-- Data in this exercise --

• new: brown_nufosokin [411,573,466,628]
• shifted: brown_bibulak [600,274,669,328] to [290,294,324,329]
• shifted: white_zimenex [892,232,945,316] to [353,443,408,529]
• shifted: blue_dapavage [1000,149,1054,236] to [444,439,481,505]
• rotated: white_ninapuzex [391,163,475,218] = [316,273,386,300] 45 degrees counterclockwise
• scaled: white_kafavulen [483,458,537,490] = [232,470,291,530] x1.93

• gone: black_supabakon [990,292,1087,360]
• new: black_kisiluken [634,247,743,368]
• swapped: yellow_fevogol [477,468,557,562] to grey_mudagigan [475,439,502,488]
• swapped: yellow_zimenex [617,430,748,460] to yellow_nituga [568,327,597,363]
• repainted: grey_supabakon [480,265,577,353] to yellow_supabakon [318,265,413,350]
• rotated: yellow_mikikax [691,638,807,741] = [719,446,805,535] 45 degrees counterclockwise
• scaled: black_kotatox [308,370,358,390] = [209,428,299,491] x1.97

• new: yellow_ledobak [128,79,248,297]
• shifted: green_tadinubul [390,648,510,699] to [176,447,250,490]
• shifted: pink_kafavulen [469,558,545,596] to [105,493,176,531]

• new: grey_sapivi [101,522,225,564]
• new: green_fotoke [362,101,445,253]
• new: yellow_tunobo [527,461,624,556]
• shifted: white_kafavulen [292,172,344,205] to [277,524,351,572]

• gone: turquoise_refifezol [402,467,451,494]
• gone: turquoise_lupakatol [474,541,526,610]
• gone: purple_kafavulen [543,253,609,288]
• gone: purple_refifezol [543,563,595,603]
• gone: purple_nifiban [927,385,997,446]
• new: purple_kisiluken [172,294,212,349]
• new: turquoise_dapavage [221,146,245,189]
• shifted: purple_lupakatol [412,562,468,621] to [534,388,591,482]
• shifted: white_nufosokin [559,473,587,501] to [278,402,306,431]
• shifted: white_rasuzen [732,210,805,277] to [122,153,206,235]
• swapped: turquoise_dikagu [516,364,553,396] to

-- What to do --
Line by line, repeat everything in the records verbatim.

-- Output below --
• new: brown_nufosokin [411,573,466,628]
• shifted: brown_bibulak [600,274,669,328] to [290,294,324,329]
• shifted: white_zimenex [892,232,945,316] to [353,443,408,529]
• shifted: blue_dapavage [1000,149,1054,236] to [444,439,481,505]
• rotated: white_ninapuzex [391,163,475,218] = [316,273,386,300] 45 degrees counterclockwise
• scaled: white_kafavulen [483,458,537,490] = [232,470,291,530] x1.93

• gone: black_supabakon [990,292,1087,360]
• new: black_kisiluken [634,247,743,368]
• swapped: yellow_fevogol [477,468,557,562] to grey_mudagigan [475,439,502,488]
• swapped: yellow_zimenex [617,430,748,460] to yellow_nituga [568,327,597,363]
• repainted: grey_supabakon [480,265,577,353] to yellow_supabakon [318,265,413,350]
• rotated: yellow_mikikax [691,638,807,741] = [719,446,805,535] 45 degrees counterclockwise
• scaled: black_kotatox [308,370,358,390] = [209,428,299,491] x1.97

• new: yellow_ledobak [128,79,248,297]
• shifted: green_tadinubul [390,648,510,699] to [176,447,250,490]
• shifted: pink_kafavulen [469,558,545,596] to [105,493,176,531]

• new: grey_sapivi [101,522,225,564]
• new: green_fotoke [362,101,445,253]
• new: yellow_tunobo [527,461,624,556]
• shifted: white_kafavulen [292,172,344,205] to [277,524,351,572]

• gone: turquoise_refifezol [402,467,451,494]
• gone: turquoise_lupakatol [474,541,526,610]
• gone: purple_kafavulen [543,253,609,288]
• gone: purple_refifezol [543,563,595,603]
• gone: purple_nifiban [927,385,997,446]
• new: purple_kisiluken [172,294,212,349]
• new: turquoise_dapavage [221,146,245,189]
• shifted: purple_lupakatol [412,562,468,621] to [534,388,591,482]
• shifted: white_nufosokin [559,473,587,501] to [278,402,306,431]
• shifted: white_rasuzen [732,210,805,277] to [122,153,206,235]
• swapped: turquoise_dikagu [516,364,553,396] to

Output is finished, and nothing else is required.